• How to complete this task:
Look through the records below for the line holding "C103: 1.5uF (5V, GND)". Write it out exactly, with each following line through the line holding "C10: 22uF (GND, W9) -> none".

━━━━━ Input records ━━━━━

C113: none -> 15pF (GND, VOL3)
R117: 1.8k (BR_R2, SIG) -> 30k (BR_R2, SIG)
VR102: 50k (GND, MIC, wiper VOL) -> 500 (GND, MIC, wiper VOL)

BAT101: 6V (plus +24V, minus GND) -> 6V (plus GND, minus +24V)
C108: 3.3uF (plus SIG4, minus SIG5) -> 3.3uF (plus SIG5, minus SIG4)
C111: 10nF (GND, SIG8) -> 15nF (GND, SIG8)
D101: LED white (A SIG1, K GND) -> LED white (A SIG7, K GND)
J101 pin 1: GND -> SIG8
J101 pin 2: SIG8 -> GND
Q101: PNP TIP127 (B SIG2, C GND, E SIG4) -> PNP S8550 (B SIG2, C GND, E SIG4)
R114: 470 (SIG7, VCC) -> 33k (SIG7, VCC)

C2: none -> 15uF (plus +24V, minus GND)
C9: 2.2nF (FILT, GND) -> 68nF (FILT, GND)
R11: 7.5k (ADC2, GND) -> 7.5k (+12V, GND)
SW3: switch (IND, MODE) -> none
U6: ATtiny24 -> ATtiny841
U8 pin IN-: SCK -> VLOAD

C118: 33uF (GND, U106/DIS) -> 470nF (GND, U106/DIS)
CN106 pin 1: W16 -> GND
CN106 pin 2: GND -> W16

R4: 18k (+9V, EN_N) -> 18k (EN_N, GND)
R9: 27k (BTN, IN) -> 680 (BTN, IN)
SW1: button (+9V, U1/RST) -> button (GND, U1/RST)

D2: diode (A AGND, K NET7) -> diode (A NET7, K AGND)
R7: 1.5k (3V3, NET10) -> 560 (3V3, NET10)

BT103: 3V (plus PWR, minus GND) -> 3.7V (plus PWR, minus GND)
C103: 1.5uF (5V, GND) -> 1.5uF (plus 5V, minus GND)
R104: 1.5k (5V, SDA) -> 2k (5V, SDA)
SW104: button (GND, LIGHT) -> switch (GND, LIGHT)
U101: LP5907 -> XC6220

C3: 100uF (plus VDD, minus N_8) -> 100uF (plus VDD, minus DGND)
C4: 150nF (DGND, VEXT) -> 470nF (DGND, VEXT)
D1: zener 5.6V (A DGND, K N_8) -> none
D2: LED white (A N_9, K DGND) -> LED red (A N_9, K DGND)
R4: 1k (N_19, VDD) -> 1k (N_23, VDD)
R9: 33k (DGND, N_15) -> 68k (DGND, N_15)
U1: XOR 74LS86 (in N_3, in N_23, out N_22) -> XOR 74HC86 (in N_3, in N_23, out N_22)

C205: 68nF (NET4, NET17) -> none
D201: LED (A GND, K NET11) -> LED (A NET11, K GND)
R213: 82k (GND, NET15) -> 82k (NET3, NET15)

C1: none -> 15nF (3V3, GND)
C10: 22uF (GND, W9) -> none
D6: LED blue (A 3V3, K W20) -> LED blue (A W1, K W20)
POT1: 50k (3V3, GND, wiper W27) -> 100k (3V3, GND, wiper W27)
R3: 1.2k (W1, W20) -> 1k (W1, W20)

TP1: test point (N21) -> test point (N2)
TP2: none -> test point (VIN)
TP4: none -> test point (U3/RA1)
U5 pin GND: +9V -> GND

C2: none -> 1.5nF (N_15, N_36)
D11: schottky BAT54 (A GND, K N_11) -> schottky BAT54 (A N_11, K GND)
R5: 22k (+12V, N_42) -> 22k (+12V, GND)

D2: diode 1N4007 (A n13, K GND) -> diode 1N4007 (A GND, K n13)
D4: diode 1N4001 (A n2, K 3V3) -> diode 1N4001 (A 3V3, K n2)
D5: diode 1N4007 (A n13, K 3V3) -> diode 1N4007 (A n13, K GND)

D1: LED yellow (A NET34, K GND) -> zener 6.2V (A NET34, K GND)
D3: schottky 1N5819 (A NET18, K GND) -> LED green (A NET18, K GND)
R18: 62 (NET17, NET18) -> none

━━━━━

• Answer to this problem:
C103: 1.5uF (5V, GND) -> 1.5uF (plus 5V, minus GND)
R104: 1.5k (5V, SDA) -> 2k (5V, SDA)
SW104: button (GND, LIGHT) -> switch (GND, LIGHT)
U101: LP5907 -> XC6220

C3: 100uF (plus VDD, minus N_8) -> 100uF (plus VDD, minus DGND)
C4: 150nF (DGND, VEXT) -> 470nF (DGND, VEXT)
D1: zener 5.6V (A DGND, K N_8) -> none
D2: LED white (A N_9, K DGND) -> LED red (A N_9, K DGND)
R4: 1k (N_19, VDD) -> 1k (N_23, VDD)
R9: 33k (DGND, N_15) -> 68k (DGND, N_15)
U1: XOR 74LS86 (in N_3, in N_23, out N_22) -> XOR 74HC86 (in N_3, in N_23, out N_22)

C205: 68nF (NET4, NET17) -> none
D201: LED (A GND, K NET11) -> LED (A NET11, K GND)
R213: 82k (GND, NET15) -> 82k (NET3, NET15)

C1: none -> 15nF (3V3, GND)
C10: 22uF (GND, W9) -> none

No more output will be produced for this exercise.